(Structured diff data)

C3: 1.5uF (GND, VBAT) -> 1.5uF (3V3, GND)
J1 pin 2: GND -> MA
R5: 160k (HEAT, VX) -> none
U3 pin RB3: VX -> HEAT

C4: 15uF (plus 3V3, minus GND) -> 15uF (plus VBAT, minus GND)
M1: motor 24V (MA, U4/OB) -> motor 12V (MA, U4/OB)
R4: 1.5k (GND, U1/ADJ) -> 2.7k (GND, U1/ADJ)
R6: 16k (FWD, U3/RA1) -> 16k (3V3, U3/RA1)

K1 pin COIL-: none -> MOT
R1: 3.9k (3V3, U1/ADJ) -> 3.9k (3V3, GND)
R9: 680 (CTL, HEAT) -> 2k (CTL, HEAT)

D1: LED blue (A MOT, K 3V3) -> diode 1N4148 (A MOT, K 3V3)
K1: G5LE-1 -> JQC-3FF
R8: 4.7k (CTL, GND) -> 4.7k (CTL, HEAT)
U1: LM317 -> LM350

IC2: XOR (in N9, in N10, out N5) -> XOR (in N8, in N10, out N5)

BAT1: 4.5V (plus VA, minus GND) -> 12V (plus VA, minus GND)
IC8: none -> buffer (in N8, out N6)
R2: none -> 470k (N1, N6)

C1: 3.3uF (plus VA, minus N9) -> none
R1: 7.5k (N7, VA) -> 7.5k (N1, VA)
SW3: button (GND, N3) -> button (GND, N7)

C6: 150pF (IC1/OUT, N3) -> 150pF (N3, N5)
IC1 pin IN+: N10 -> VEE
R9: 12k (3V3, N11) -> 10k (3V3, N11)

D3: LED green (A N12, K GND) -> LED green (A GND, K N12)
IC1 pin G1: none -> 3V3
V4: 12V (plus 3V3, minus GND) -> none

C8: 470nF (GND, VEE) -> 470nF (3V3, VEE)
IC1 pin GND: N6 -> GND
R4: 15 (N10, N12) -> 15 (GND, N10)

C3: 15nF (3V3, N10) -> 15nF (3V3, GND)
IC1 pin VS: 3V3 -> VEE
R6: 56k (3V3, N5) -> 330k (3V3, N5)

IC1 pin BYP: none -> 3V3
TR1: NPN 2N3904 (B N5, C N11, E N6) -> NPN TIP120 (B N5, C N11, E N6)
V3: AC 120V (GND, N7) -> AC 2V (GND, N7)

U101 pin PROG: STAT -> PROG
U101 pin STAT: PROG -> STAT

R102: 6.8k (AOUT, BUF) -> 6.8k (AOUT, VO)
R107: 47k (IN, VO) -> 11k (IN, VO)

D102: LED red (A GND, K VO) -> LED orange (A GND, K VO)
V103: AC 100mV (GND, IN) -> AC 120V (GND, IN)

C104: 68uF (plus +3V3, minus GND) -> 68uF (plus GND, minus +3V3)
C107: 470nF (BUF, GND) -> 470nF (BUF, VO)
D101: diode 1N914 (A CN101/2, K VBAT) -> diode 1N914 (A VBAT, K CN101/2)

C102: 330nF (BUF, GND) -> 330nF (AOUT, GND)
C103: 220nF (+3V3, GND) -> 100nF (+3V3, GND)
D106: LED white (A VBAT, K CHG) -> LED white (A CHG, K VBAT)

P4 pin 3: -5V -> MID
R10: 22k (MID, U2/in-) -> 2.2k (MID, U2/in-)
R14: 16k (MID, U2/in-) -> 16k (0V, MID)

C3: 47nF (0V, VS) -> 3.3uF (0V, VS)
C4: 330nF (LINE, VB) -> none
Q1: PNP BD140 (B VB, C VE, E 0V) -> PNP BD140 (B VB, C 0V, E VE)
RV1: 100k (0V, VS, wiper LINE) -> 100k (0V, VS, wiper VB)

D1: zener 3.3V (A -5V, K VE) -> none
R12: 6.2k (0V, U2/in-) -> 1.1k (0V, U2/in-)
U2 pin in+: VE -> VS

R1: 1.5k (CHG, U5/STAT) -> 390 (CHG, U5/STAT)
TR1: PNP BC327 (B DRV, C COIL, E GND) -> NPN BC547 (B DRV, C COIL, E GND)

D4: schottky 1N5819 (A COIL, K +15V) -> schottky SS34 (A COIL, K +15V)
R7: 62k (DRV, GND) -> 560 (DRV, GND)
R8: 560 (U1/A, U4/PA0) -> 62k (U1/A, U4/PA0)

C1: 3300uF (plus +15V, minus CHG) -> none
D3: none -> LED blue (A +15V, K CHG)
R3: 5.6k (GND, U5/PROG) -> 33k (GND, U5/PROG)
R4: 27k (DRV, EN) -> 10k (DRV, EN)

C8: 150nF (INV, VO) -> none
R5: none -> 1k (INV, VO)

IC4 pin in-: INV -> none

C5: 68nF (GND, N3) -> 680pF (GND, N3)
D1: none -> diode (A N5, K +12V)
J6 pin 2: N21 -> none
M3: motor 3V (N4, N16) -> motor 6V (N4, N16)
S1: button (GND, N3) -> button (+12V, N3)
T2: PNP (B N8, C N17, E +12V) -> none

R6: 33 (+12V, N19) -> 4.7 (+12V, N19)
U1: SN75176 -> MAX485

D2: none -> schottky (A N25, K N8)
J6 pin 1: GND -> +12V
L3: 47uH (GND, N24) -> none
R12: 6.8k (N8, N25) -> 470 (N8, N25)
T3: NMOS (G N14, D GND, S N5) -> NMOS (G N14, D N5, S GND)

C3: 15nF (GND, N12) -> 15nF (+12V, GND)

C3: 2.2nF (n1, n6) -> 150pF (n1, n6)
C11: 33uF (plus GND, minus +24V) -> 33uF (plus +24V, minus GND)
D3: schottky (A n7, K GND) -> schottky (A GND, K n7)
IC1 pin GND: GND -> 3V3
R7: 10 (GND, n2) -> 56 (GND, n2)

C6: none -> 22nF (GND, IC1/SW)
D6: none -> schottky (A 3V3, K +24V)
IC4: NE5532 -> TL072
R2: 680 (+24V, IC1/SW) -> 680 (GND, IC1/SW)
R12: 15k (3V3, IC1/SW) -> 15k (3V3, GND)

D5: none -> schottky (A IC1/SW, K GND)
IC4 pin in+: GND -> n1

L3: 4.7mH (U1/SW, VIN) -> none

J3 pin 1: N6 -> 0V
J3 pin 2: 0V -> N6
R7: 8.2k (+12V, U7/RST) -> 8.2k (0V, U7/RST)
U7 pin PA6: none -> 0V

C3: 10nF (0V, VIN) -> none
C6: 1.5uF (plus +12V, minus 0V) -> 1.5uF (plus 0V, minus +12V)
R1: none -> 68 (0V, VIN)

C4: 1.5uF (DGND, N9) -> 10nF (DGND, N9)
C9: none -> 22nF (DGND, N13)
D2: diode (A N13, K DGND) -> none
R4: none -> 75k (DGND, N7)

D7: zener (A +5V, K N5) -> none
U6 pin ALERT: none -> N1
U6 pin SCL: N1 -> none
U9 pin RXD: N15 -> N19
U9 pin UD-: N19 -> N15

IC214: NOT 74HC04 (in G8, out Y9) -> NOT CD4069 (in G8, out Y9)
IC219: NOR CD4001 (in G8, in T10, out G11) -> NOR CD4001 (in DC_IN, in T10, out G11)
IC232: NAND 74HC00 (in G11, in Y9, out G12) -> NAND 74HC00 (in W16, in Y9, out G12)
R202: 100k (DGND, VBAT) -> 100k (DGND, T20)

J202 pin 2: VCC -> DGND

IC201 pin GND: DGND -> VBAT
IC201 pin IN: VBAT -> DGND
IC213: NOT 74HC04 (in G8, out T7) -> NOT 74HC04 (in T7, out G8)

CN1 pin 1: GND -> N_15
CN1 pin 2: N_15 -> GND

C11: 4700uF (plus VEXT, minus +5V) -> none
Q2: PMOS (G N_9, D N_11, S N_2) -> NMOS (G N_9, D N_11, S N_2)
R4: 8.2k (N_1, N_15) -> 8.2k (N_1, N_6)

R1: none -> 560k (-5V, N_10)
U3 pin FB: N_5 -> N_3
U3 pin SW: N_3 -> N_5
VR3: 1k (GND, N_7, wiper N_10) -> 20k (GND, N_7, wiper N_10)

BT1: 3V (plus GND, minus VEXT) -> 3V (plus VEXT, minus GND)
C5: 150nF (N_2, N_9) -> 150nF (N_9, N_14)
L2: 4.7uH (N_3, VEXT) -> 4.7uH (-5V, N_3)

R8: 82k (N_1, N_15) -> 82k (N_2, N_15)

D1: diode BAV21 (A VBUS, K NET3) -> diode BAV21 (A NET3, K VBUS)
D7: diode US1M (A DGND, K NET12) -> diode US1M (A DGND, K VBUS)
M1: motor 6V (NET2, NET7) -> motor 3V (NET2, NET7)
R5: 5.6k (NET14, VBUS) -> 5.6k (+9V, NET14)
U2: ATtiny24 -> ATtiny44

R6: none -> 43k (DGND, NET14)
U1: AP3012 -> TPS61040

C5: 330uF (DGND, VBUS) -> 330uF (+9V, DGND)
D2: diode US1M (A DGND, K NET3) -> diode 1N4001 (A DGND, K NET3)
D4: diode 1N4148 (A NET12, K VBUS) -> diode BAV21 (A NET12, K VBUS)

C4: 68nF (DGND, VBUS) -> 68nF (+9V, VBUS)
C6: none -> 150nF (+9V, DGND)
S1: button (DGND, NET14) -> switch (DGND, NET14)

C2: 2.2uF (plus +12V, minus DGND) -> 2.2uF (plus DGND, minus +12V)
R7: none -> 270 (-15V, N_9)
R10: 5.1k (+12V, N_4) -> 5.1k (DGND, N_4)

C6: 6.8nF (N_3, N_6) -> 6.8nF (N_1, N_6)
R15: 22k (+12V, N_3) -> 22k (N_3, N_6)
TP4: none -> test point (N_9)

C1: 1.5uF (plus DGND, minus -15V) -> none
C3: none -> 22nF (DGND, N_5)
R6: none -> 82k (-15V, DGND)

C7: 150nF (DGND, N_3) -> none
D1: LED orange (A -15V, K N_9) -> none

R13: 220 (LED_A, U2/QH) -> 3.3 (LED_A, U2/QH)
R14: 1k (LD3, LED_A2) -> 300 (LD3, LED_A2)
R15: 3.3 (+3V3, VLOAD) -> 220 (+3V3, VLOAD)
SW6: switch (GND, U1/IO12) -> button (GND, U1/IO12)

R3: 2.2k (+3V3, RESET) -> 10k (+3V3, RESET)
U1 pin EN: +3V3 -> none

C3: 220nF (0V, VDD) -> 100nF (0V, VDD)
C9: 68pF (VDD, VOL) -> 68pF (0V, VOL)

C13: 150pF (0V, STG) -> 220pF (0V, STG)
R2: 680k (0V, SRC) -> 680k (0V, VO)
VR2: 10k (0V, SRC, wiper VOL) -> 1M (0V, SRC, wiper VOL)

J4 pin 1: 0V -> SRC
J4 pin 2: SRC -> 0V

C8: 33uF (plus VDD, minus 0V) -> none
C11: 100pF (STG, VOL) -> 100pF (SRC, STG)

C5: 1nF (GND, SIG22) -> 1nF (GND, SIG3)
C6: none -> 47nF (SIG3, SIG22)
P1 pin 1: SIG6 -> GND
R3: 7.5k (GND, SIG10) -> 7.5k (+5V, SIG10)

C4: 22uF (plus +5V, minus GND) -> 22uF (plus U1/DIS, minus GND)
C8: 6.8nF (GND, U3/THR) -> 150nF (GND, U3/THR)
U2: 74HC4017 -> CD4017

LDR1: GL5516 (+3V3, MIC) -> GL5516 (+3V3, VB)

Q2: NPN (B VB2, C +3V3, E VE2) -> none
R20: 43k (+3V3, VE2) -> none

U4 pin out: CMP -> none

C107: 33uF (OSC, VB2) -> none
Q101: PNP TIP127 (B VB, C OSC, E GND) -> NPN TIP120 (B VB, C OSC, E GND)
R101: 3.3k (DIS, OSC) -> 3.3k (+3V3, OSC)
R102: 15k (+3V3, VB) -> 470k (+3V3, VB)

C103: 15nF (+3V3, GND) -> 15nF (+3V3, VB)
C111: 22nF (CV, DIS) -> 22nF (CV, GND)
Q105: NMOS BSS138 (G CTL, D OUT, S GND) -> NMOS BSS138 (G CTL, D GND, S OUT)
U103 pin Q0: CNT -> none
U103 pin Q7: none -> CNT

▶ [What is required] Nothing should be returned except the lines from the first line of the data above through the line with "IC1 pin G1: none -> 3V3", each one exact.

▶ [Exercise solution]
C3: 1.5uF (GND, VBAT) -> 1.5uF (3V3, GND)
J1 pin 2: GND -> MA
R5: 160k (HEAT, VX) -> none
U3 pin RB3: VX -> HEAT

C4: 15uF (plus 3V3, minus GND) -> 15uF (plus VBAT, minus GND)
M1: motor 24V (MA, U4/OB) -> motor 12V (MA, U4/OB)
R4: 1.5k (GND, U1/ADJ) -> 2.7k (GND, U1/ADJ)
R6: 16k (FWD, U3/RA1) -> 16k (3V3, U3/RA1)

K1 pin COIL-: none -> MOT
R1: 3.9k (3V3, U1/ADJ) -> 3.9k (3V3, GND)
R9: 680 (CTL, HEAT) -> 2k (CTL, HEAT)

D1: LED blue (A MOT, K 3V3) -> diode 1N4148 (A MOT, K 3V3)
K1: G5LE-1 -> JQC-3FF
R8: 4.7k (CTL, GND) -> 4.7k (CTL, HEAT)
U1: LM317 -> LM350

IC2: XOR (in N9, in N10, out N5) -> XOR (in N8, in N10, out N5)

BAT1: 4.5V (plus VA, minus GND) -> 12V (plus VA, minus GND)
IC8: none -> buffer (in N8, out N6)
R2: none -> 470k (N1, N6)

C1: 3.3uF (plus VA, minus N9) -> none
R1: 7.5k (N7, VA) -> 7.5k (N1, VA)
SW3: button (GND, N3) -> button (GND, N7)

C6: 150pF (IC1/OUT, N3) -> 150pF (N3, N5)
IC1 pin IN+: N10 -> VEE
R9: 12k (3V3, N11) -> 10k (3V3, N11)

D3: LED green (A N12, K GND) -> LED green (A GND, K N12)
IC1 pin G1: none -> 3V3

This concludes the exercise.